Problem statement:
Exact copy, no pictures: reproduce every record below as it stands.

Data provided Start Marker

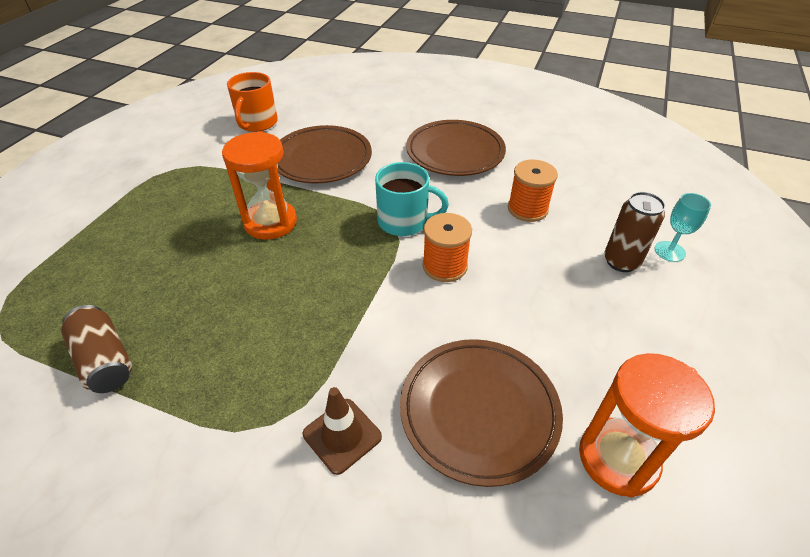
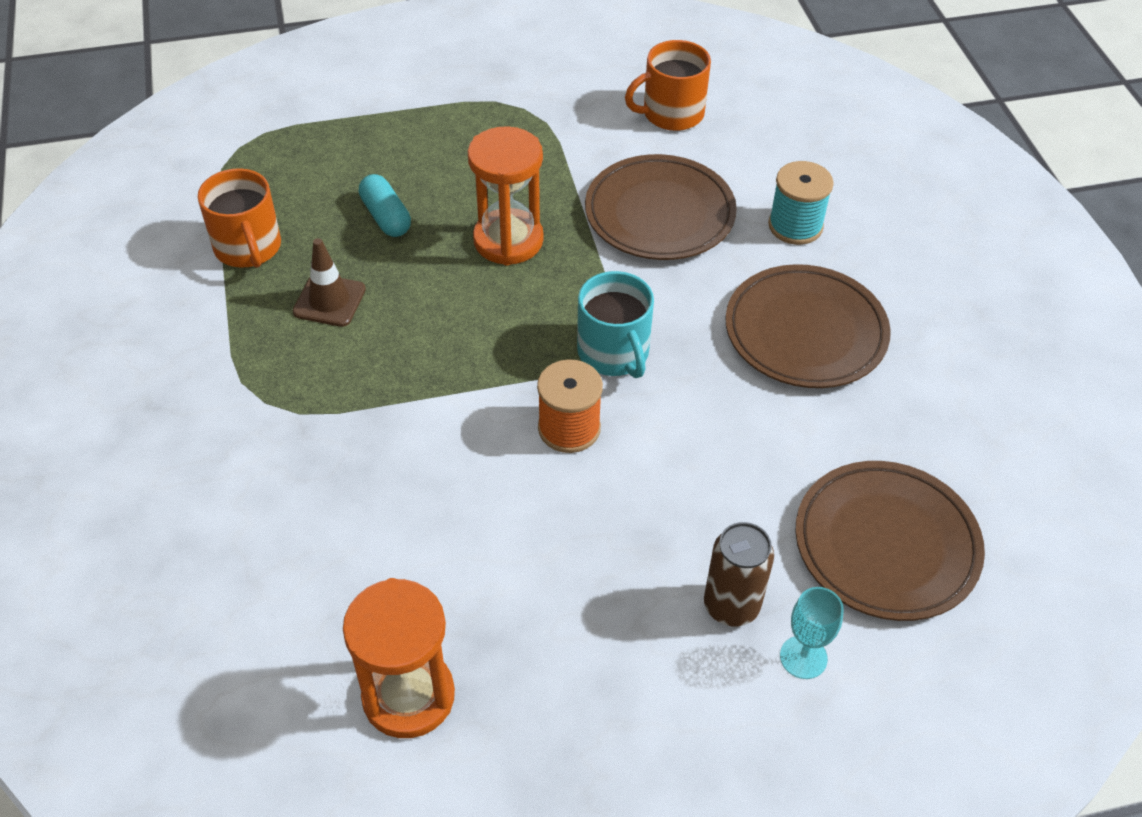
camera: 55 degrees right, 5 degrees up
brown can [61,305,132,393] -> orange mug [198,168,281,268]
brown traffic cone [303,387,382,475] -> brown traffic cone moved to [293,238,366,327]
brown plate [400,339,563,487] -> brown plate moved to [795,461,985,621]
orange spool [508,160,558,222] -> none
none -> turquoise capsule [359,174,411,237]
none -> turquoise spool [768,161,834,245]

Data provided End Marker

Solution for this exercise:
camera: 55 degrees right, 5 degrees up
brown can [61,305,132,393] -> orange mug [198,168,281,268]
brown traffic cone [303,387,382,475] -> brown traffic cone moved to [293,238,366,327]
brown plate [400,339,563,487] -> brown plate moved to [795,461,985,621]
orange spool [508,160,558,222] -> none
none -> turquoise capsule [359,174,411,237]
none -> turquoise spool [768,161,834,245]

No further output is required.